__Assigned task__. Could you write out, exactly, every line from the top of the data through the line holding "C6: 10uF (plus"? Omit the pictures.

__Records__.

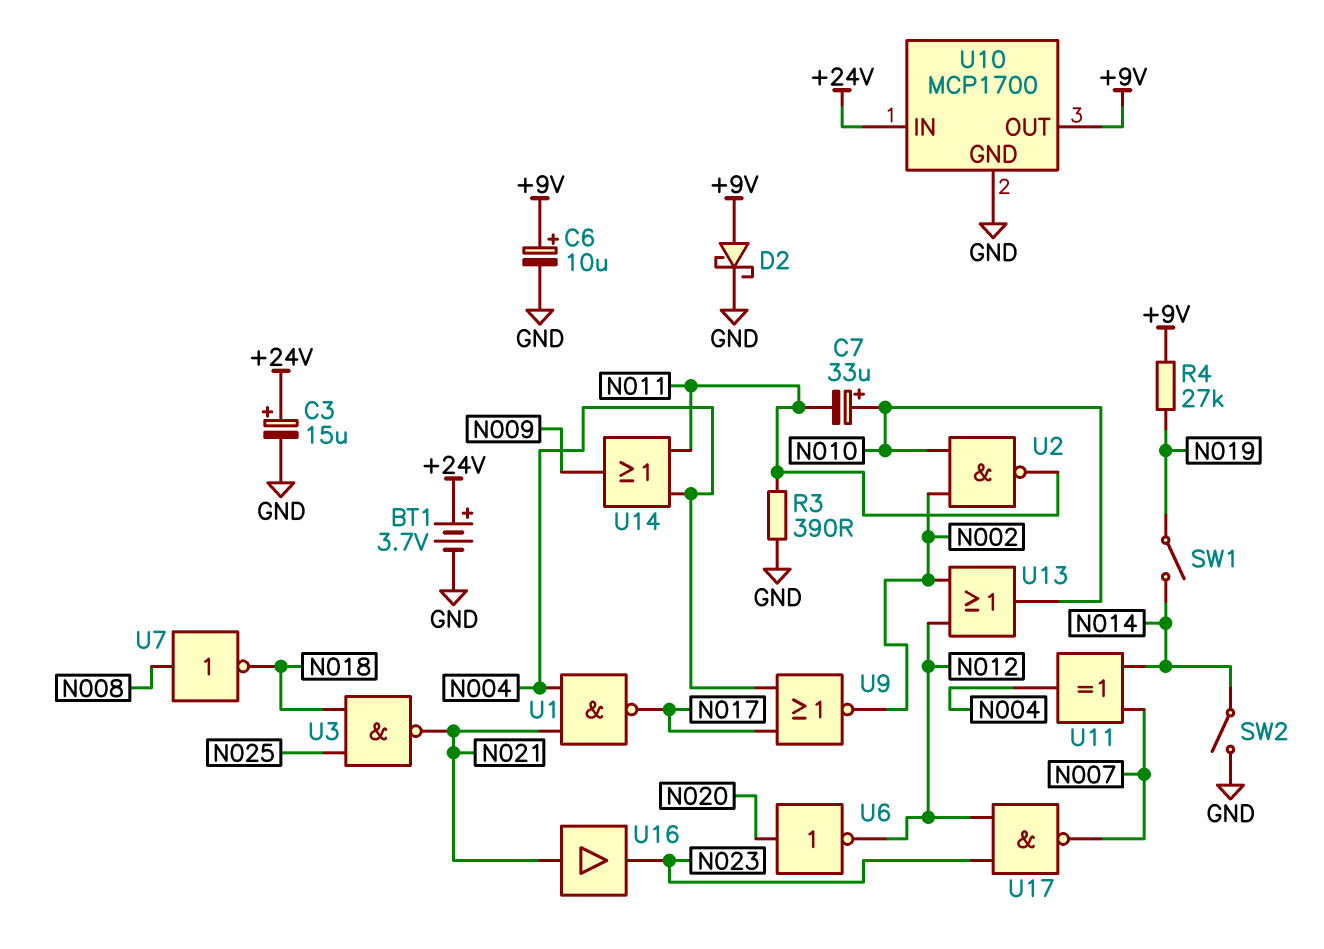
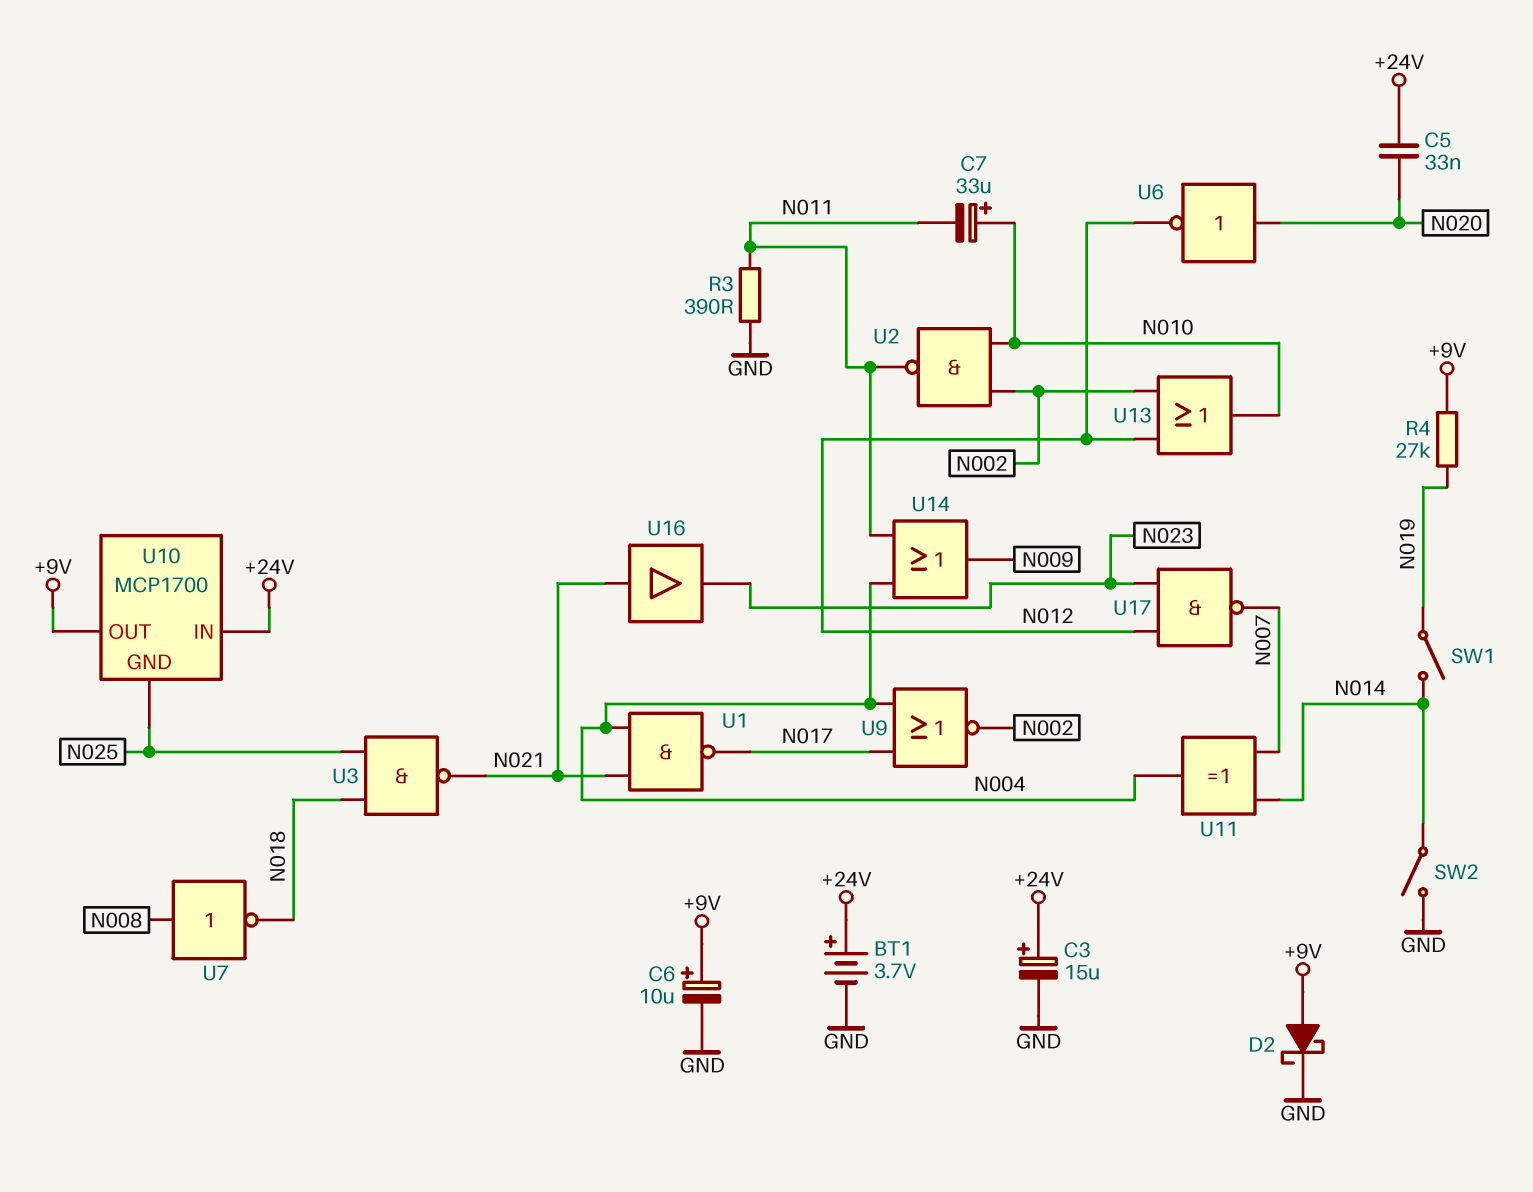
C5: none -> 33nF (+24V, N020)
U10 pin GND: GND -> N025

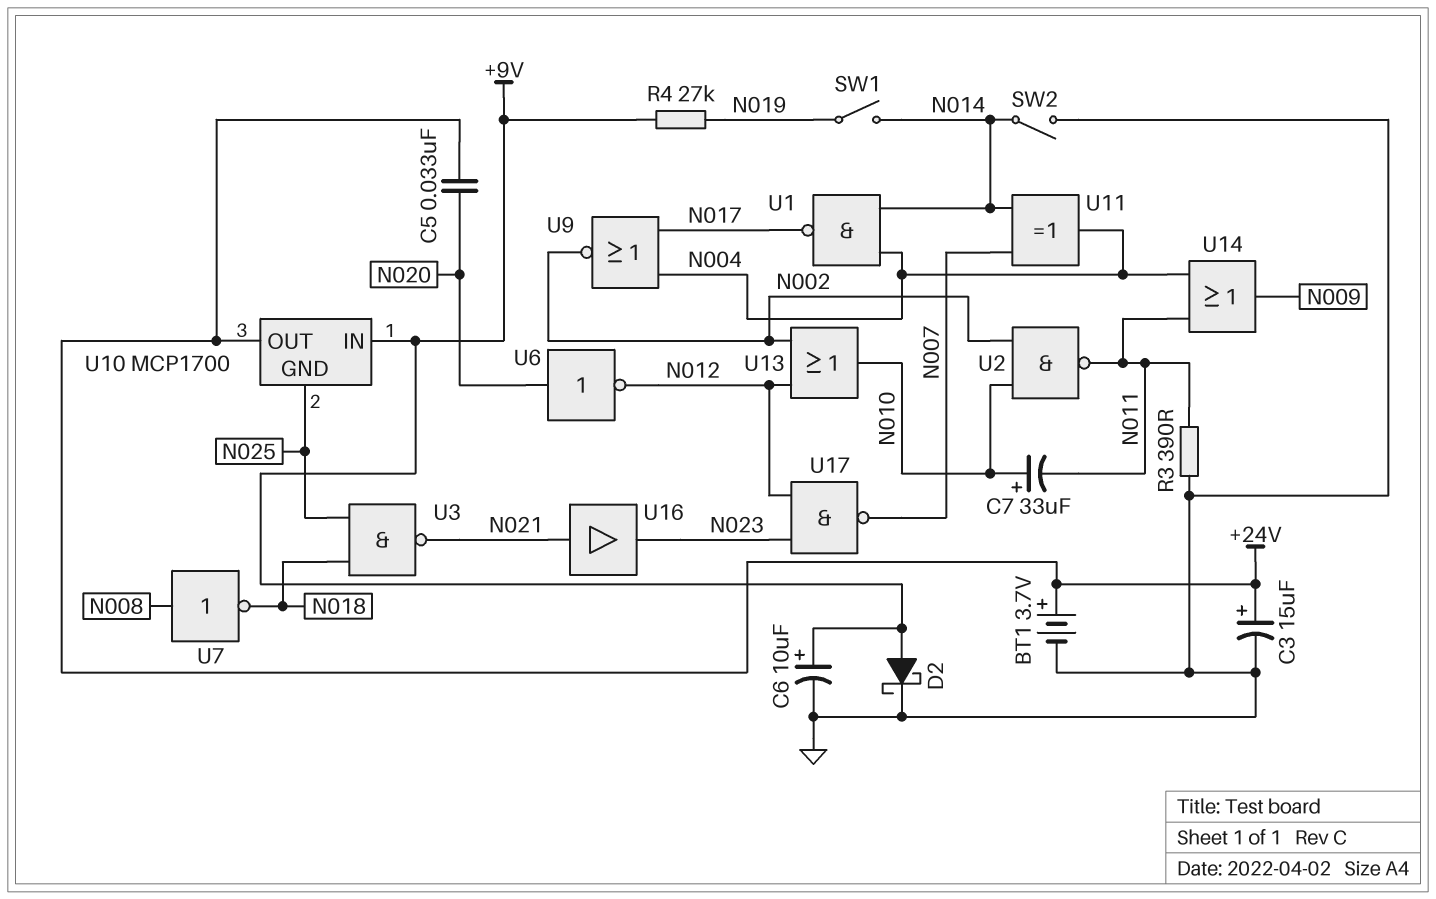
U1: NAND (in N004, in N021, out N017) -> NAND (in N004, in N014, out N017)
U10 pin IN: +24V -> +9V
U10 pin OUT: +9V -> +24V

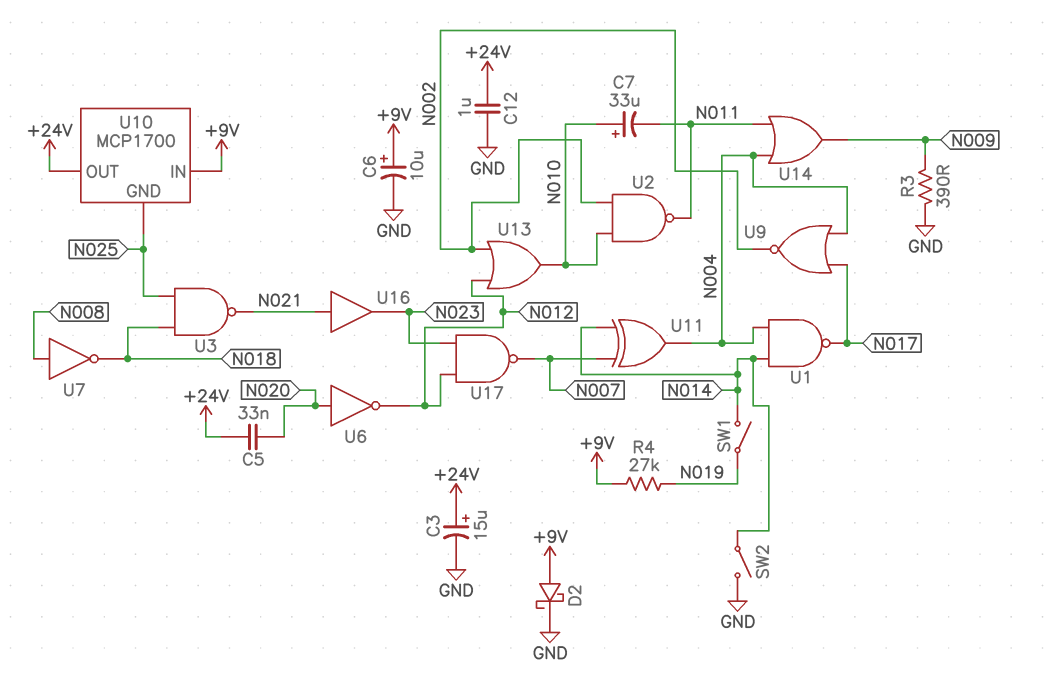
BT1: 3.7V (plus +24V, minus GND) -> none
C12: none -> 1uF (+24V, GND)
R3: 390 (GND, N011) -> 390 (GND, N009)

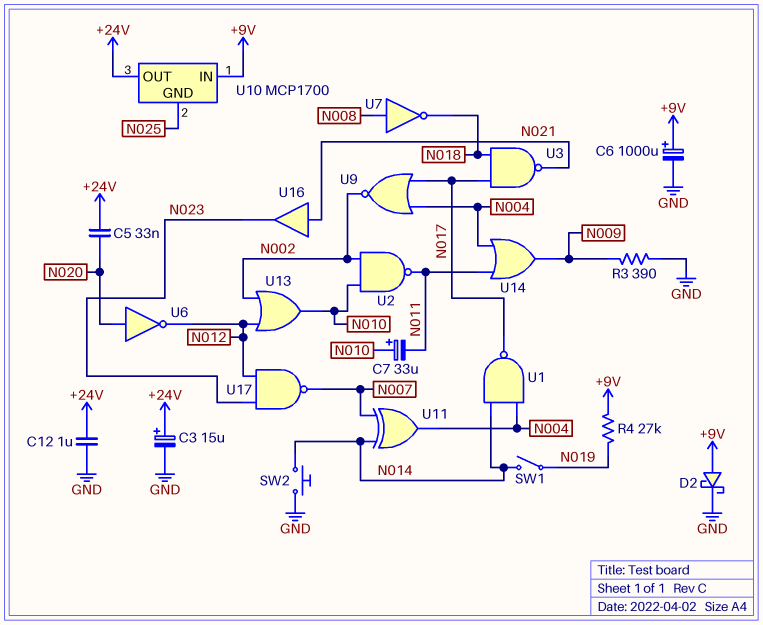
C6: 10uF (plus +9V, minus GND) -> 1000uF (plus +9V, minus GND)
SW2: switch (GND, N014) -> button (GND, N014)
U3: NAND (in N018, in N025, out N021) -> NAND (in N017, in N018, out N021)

__Response__.
C5: none -> 33nF (+24V, N020)
U10 pin GND: GND -> N025

U1: NAND (in N004, in N021, out N017) -> NAND (in N004, in N014, out N017)
U10 pin IN: +24V -> +9V
U10 pin OUT: +9V -> +24V

BT1: 3.7V (plus +24V, minus GND) -> none
C12: none -> 1uF (+24V, GND)
R3: 390 (GND, N011) -> 390 (GND, N009)

C6: 10uF (plus +9V, minus GND) -> 1000uF (plus +9V, minus GND)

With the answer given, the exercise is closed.